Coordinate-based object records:
= = = = = = =

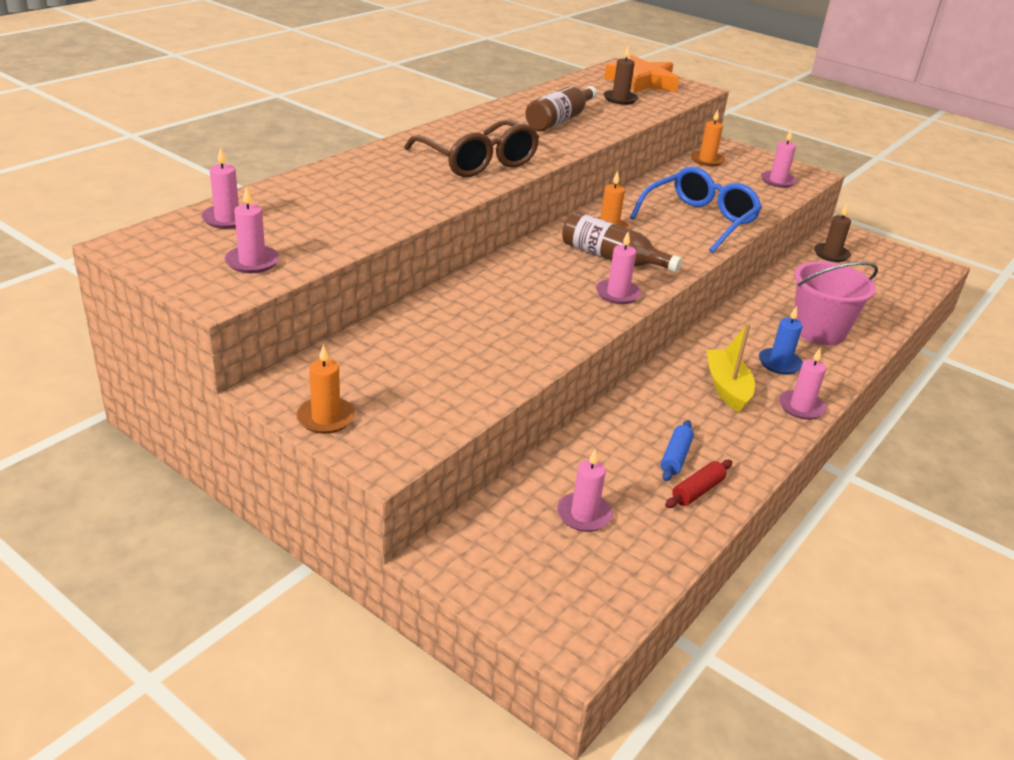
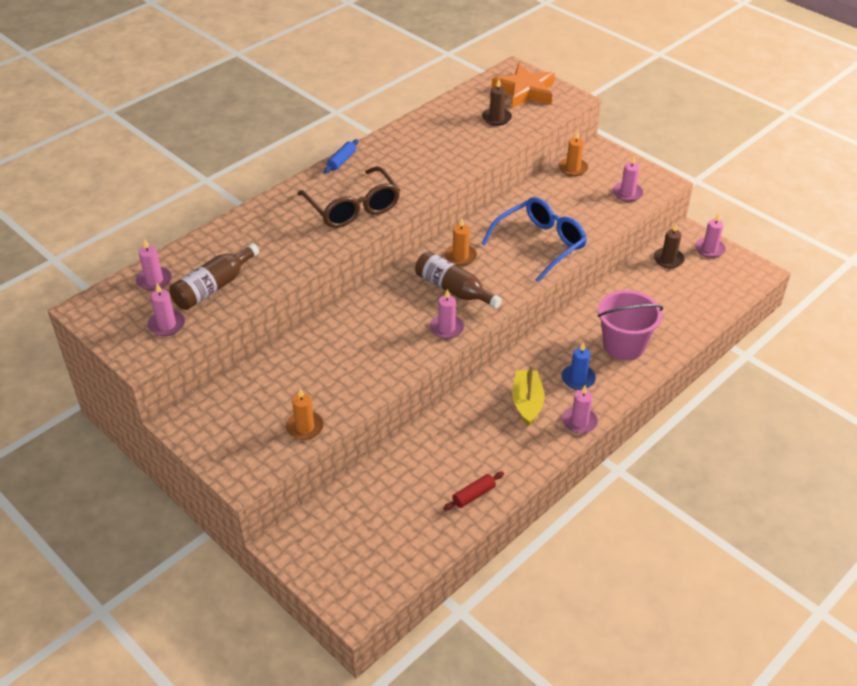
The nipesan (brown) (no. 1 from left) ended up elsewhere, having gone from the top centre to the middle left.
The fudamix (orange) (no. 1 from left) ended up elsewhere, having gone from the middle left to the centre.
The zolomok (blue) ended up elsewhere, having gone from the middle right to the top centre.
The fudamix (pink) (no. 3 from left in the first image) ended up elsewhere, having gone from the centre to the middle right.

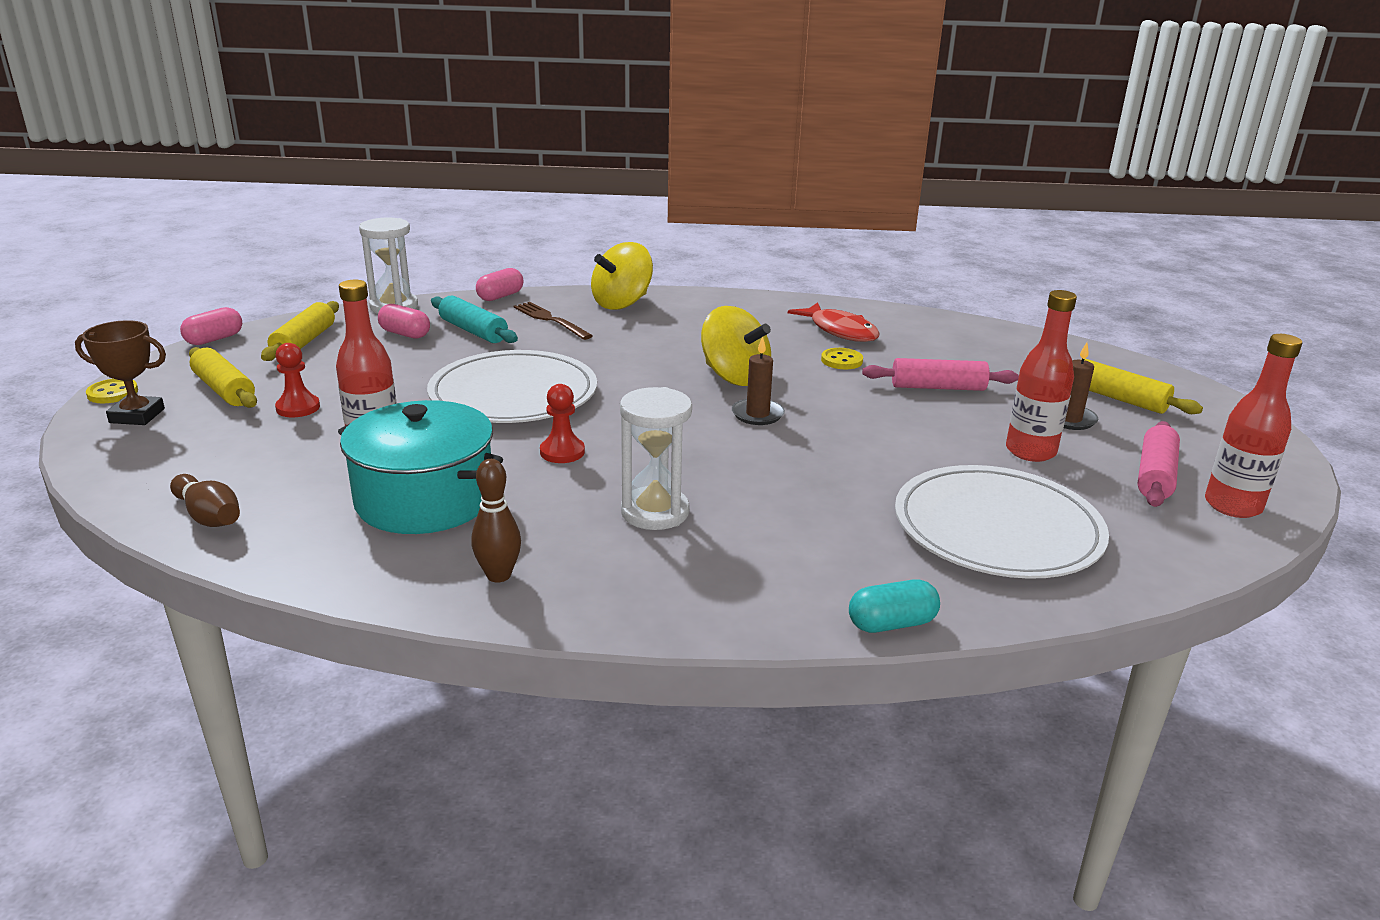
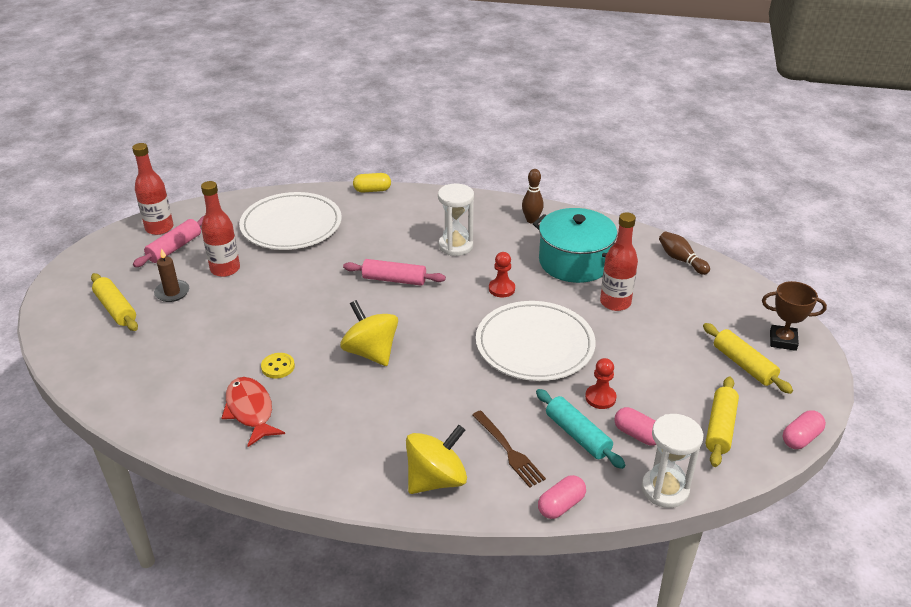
The zolomok (pink) (no. 1 from left in the first image) ended up elsewhere, having gone from the middle right to the centre.
What was the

= = = = = = =

EXERCISE PROMPT: Reproduce exactly and only the lines from the one with "The fudamix (orange)" through the last entry, both included, excluding every picture.

RESPONSE FOR THIS EXERCISE:
The fudamix (orange) (no. 1 from left) ended up elsewhere, having gone from the middle left to the centre.
The zolomok (blue) ended up elsewhere, having gone from the middle right to the top centre.
The fudamix (pink) (no. 3 from left in the first image) ended up elsewhere, having gone from the centre to the middle right.

The zolomok (pink) (no. 1 from left in the first image) ended up elsewhere, having gone from the middle right to the centre.
What was the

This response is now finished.